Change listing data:
◆ ◆ ◆
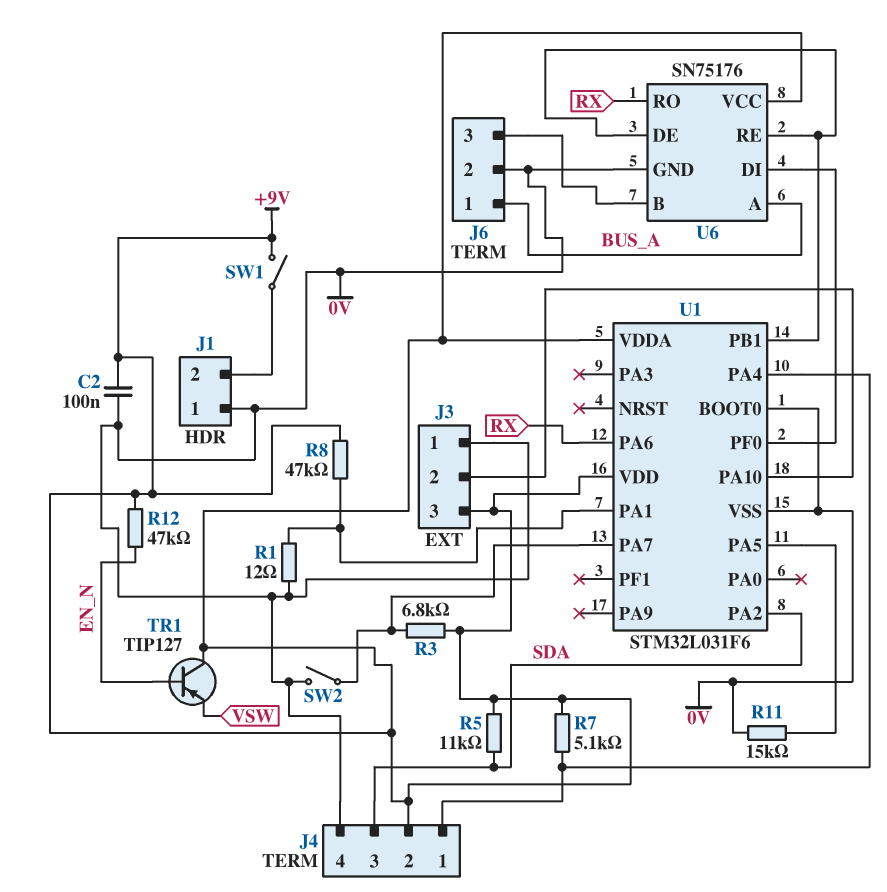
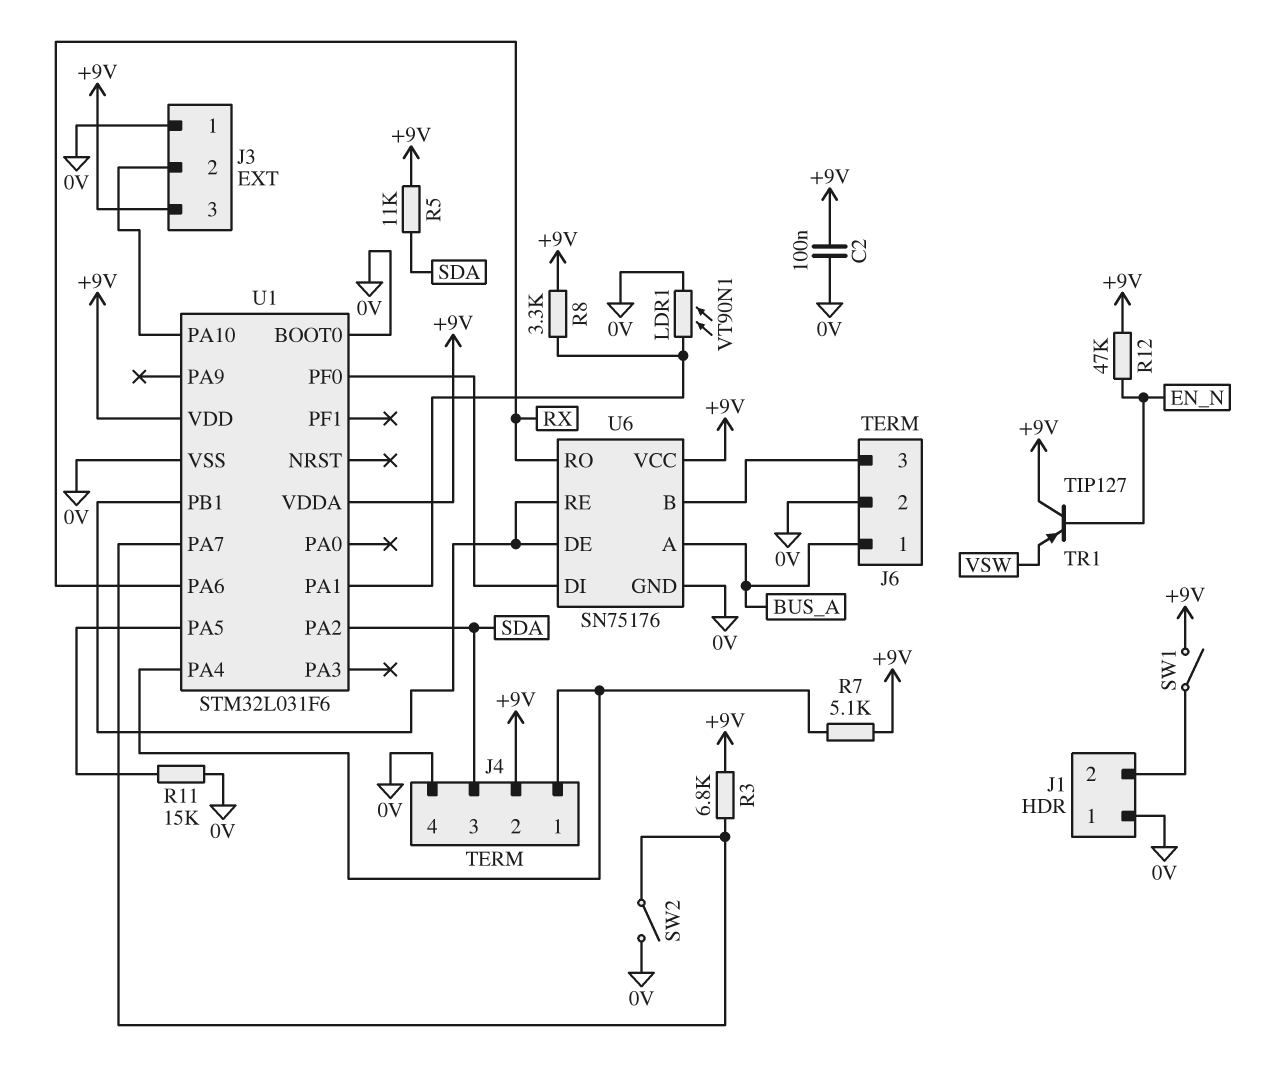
LDR1: none -> VT90N1 (0V, U1/PA1)
R1: 12 (0V, U1/PA1) -> none
R8: 47k (+9V, U1/PA1) -> 3.3k (+9V, U1/PA1)

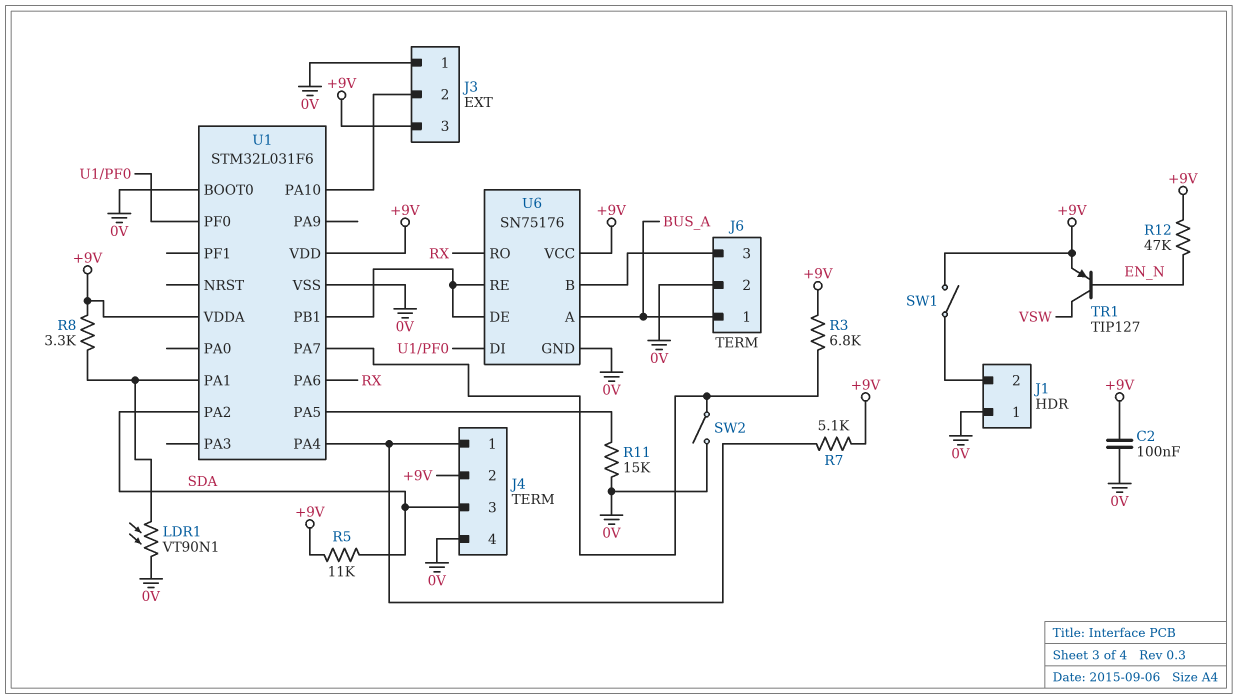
TR1: PNP TIP127 (B EN_N, C +9V, E VSW) -> PNP TIP127 (B EN_N, C VSW, E +9V)

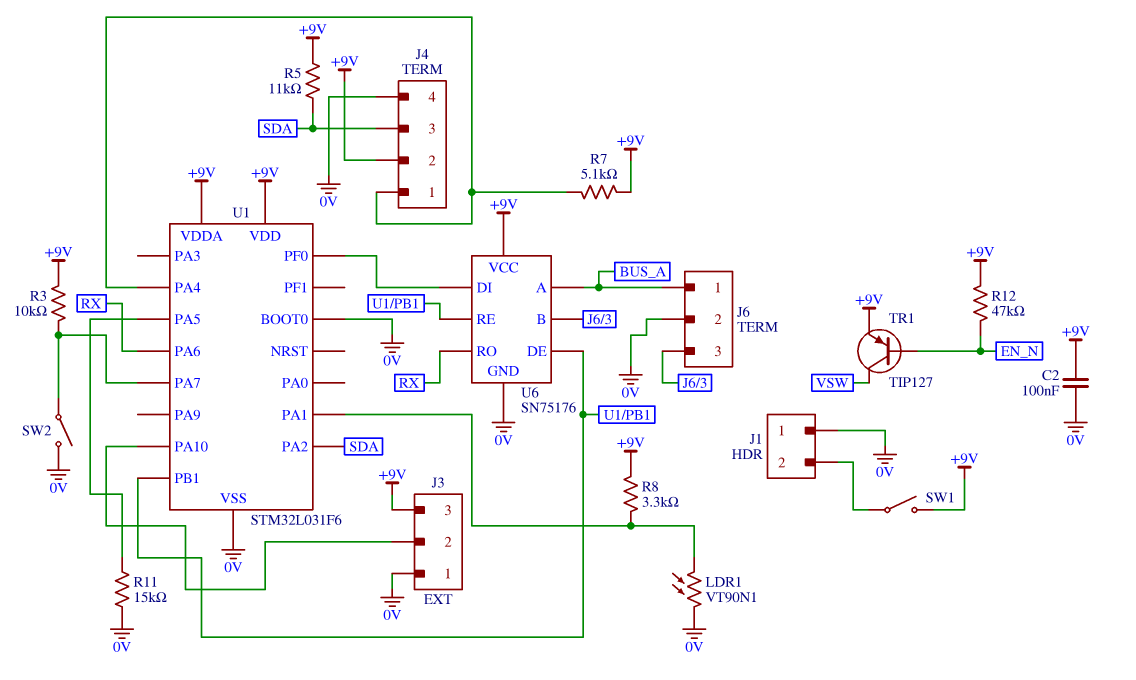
R3: 6.8k (+9V, U1/PA7) -> 10k (+9V, U1/PA7)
◆ ◆ ◆
Your objective: Take the line containing "TR1: PNP TIP127" and every line after it up to the end of the data, and write them out exactly, without the pictures.

Answer for this exercise:
TR1: PNP TIP127 (B EN_N, C +9V, E VSW) -> PNP TIP127 (B EN_N, C VSW, E +9V)

R3: 6.8k (+9V, U1/PA7) -> 10k (+9V, U1/PA7)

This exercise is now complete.